SUPPLIED ENTRIES -
#####
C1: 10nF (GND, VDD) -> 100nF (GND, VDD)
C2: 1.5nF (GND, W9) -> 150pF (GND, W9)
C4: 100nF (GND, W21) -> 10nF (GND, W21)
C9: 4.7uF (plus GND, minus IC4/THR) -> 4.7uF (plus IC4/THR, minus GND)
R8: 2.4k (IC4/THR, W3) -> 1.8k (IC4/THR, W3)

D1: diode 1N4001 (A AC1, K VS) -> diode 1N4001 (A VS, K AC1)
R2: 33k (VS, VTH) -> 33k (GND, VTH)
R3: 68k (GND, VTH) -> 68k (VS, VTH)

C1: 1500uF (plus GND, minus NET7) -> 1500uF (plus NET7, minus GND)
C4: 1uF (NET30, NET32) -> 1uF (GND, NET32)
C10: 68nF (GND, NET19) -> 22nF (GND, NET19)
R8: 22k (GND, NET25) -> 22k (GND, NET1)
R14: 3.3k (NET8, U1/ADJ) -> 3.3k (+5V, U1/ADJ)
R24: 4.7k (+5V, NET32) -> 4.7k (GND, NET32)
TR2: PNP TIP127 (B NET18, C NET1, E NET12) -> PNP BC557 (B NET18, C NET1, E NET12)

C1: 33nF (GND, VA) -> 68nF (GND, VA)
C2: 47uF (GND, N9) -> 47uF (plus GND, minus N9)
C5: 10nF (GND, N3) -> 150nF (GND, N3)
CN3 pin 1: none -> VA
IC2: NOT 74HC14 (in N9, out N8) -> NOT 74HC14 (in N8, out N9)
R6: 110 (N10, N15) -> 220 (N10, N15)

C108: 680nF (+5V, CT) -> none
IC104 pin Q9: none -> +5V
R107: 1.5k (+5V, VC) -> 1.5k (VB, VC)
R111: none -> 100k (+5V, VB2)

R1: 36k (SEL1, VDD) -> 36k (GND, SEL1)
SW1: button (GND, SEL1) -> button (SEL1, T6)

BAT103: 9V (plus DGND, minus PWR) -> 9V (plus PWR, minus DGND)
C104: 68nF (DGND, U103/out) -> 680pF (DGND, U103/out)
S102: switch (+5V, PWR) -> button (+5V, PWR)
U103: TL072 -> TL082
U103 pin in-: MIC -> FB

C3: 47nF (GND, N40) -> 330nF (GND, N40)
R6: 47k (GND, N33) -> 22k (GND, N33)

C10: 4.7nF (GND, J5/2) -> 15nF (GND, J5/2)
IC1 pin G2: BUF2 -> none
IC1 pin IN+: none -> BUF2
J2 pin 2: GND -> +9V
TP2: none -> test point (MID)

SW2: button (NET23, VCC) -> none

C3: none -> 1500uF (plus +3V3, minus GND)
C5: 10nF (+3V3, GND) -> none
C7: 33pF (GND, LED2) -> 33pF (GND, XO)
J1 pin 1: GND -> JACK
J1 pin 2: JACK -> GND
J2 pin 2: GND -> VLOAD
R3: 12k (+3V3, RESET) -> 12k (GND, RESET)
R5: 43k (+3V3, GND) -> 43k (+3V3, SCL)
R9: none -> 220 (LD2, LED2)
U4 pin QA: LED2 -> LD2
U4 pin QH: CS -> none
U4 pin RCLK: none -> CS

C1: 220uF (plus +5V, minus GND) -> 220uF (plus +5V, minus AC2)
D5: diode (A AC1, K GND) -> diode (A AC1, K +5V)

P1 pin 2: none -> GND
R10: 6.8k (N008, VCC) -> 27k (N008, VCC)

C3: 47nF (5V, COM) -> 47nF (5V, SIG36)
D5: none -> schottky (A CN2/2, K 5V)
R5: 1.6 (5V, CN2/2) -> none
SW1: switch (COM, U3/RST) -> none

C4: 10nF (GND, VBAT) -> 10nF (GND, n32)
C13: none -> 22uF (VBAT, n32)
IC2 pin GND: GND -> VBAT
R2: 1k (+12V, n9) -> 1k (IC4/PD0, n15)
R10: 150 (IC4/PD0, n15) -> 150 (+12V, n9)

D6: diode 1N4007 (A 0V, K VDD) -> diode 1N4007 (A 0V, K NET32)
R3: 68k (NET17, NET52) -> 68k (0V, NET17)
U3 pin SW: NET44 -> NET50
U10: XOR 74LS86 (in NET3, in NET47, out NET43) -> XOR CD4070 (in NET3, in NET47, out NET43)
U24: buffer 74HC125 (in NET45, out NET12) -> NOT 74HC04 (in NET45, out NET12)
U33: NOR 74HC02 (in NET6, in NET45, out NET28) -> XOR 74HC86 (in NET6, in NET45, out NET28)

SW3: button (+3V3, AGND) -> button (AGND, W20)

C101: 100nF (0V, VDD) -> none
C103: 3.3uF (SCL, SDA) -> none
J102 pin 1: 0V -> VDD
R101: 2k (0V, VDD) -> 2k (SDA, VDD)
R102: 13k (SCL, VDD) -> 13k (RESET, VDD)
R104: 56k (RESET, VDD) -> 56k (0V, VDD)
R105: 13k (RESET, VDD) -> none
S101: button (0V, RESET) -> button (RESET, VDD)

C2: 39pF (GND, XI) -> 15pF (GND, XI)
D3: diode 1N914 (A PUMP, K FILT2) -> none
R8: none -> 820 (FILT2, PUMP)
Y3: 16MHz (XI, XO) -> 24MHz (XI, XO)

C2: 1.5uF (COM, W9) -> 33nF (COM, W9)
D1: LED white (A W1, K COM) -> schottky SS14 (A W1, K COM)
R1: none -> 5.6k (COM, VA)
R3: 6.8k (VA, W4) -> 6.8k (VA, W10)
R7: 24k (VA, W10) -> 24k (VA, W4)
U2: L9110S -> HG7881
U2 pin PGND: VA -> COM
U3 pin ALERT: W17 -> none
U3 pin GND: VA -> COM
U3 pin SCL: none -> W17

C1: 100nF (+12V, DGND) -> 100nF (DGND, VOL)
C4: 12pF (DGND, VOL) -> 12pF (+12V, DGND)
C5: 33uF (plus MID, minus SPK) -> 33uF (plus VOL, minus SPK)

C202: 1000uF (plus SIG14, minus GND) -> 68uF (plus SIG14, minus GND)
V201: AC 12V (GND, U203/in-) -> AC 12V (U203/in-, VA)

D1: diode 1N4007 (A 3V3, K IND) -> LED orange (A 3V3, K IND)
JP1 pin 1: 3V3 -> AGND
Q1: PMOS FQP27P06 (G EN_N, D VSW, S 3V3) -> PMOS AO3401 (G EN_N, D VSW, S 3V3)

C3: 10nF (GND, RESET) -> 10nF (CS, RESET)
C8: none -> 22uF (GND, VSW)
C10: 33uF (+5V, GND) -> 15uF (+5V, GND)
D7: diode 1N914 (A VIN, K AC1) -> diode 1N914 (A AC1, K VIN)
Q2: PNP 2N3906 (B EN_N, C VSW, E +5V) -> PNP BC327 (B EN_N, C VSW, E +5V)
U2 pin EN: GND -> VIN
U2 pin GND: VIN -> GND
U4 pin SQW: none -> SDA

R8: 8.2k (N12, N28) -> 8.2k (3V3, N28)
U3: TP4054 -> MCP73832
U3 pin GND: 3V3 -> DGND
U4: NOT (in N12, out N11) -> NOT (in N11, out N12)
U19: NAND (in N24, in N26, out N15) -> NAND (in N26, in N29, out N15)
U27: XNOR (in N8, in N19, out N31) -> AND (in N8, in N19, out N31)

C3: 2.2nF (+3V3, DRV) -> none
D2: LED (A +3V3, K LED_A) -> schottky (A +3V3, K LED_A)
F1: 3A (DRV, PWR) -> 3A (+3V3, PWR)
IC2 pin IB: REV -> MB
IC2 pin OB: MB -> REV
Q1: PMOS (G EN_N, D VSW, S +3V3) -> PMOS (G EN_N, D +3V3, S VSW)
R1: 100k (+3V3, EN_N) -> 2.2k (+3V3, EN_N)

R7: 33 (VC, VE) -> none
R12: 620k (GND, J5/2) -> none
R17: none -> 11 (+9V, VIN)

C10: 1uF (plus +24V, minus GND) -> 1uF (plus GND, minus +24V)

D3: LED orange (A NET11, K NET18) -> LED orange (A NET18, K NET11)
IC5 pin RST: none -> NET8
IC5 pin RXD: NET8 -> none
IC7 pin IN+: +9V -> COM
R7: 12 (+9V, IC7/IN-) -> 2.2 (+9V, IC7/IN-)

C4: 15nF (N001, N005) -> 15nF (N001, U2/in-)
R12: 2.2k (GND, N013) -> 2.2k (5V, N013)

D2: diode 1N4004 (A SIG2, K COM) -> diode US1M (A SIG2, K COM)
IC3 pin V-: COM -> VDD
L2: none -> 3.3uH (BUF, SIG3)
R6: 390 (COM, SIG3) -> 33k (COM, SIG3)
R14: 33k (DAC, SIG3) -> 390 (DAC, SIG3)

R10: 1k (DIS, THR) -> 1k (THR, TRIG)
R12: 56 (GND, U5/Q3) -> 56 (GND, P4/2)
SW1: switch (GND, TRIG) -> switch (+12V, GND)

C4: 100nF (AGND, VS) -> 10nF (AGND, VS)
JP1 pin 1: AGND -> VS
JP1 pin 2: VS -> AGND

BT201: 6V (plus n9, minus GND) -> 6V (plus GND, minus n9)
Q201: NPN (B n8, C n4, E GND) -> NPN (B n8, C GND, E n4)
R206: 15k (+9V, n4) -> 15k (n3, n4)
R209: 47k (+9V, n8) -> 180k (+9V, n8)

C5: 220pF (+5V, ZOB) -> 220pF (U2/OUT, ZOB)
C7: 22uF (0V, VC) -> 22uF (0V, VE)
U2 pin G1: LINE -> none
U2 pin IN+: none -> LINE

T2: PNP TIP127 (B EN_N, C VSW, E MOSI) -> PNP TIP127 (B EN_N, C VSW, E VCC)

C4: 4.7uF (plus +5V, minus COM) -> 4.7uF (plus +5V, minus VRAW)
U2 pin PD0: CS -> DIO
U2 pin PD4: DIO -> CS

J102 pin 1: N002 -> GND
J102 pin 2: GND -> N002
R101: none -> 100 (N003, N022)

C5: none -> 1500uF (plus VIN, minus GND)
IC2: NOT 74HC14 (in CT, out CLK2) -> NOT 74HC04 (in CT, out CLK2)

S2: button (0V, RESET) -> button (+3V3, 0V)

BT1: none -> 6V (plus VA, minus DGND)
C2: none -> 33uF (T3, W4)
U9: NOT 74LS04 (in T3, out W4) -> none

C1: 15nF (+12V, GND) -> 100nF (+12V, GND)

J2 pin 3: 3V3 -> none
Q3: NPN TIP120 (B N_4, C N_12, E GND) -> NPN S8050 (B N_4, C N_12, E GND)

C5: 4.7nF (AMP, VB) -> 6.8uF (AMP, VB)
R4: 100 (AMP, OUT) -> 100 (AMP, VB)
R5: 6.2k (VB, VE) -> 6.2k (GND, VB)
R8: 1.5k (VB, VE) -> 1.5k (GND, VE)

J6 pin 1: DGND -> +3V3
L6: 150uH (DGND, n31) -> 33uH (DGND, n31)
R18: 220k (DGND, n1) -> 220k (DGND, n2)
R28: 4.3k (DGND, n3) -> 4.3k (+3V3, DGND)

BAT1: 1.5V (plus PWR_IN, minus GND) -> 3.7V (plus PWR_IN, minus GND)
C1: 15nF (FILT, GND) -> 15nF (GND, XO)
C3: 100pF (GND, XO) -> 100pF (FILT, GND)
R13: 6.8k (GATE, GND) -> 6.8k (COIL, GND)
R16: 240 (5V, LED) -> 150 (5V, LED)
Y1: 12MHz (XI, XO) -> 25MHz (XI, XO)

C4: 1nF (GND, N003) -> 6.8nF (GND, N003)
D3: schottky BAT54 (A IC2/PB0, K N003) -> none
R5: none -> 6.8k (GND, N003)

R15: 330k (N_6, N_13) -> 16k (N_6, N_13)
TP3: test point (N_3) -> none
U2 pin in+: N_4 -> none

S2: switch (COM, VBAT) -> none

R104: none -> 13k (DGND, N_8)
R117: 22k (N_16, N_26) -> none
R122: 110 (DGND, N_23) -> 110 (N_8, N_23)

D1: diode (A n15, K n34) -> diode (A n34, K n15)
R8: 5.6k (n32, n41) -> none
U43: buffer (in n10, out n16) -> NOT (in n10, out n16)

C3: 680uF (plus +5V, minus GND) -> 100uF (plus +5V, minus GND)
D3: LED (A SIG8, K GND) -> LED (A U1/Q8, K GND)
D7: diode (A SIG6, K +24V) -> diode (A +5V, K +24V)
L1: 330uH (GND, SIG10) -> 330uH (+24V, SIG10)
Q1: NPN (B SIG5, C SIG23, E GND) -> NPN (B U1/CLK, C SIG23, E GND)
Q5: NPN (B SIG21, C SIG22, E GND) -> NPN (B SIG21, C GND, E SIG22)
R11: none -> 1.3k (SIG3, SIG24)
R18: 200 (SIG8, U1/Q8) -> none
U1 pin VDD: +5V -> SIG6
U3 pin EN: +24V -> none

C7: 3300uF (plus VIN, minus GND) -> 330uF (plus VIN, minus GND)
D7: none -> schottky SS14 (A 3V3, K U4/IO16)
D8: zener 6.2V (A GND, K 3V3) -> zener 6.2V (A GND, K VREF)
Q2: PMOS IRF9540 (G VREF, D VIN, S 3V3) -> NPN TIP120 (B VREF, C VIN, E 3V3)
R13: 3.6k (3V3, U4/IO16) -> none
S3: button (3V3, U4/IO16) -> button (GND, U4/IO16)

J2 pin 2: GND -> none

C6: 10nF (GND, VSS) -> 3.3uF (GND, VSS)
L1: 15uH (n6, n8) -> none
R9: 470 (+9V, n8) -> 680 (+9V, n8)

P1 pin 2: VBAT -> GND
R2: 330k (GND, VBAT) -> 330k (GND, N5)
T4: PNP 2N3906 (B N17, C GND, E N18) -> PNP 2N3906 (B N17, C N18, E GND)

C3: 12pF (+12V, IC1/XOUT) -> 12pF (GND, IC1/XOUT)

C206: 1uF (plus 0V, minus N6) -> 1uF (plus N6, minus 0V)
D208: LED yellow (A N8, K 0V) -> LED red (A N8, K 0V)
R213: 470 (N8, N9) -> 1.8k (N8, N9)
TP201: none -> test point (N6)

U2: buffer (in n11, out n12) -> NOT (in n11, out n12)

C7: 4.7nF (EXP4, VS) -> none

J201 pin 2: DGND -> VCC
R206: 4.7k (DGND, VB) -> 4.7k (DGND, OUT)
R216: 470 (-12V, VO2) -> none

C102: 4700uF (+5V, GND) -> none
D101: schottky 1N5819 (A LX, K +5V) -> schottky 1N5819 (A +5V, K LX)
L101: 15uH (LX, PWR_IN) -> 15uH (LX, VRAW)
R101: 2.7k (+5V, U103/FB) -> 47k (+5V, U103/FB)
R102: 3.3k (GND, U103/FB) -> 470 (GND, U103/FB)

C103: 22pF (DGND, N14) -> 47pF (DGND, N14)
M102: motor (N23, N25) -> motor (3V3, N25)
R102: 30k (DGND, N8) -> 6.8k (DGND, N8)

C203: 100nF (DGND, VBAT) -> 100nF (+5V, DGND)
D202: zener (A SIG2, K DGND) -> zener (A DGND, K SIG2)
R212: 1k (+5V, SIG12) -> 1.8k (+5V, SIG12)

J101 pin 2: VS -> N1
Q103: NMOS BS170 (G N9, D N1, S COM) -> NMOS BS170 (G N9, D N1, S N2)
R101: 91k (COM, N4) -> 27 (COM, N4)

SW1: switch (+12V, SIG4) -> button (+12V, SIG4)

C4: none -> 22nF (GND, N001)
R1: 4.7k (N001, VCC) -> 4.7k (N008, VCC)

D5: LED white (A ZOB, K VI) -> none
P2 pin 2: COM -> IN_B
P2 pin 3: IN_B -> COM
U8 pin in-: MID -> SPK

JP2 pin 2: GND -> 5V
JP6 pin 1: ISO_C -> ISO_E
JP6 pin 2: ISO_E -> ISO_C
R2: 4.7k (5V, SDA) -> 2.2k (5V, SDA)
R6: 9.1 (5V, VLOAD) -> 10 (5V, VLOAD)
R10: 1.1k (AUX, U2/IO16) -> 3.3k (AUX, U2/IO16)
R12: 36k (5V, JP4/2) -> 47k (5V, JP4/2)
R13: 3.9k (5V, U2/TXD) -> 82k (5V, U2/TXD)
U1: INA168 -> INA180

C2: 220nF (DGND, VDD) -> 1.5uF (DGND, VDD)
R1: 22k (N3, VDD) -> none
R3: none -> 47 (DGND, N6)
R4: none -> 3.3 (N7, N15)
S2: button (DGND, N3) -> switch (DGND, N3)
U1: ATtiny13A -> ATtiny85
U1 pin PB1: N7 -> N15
#####
WHAT THIS TASK INVOLVES -
Copy the lines above exactly, beginning at the line that has "IC1 pin IN+: none -> BUF2" and stopping after the line that has "R10: 6.8k (N008, VCC) -> 27k (N008, VCC)", and omit the rest.

ANSWER SECTION -
IC1 pin IN+: none -> BUF2
J2 pin 2: GND -> +9V
TP2: none -> test point (MID)

SW2: button (NET23, VCC) -> none

C3: none -> 1500uF (plus +3V3, minus GND)
C5: 10nF (+3V3, GND) -> none
C7: 33pF (GND, LED2) -> 33pF (GND, XO)
J1 pin 1: GND -> JACK
J1 pin 2: JACK -> GND
J2 pin 2: GND -> VLOAD
R3: 12k (+3V3, RESET) -> 12k (GND, RESET)
R5: 43k (+3V3, GND) -> 43k (+3V3, SCL)
R9: none -> 220 (LD2, LED2)
U4 pin QA: LED2 -> LD2
U4 pin QH: CS -> none
U4 pin RCLK: none -> CS

C1: 220uF (plus +5V, minus GND) -> 220uF (plus +5V, minus AC2)
D5: diode (A AC1, K GND) -> diode (A AC1, K +5V)

P1 pin 2: none -> GND
R10: 6.8k (N008, VCC) -> 27k (N008, VCC)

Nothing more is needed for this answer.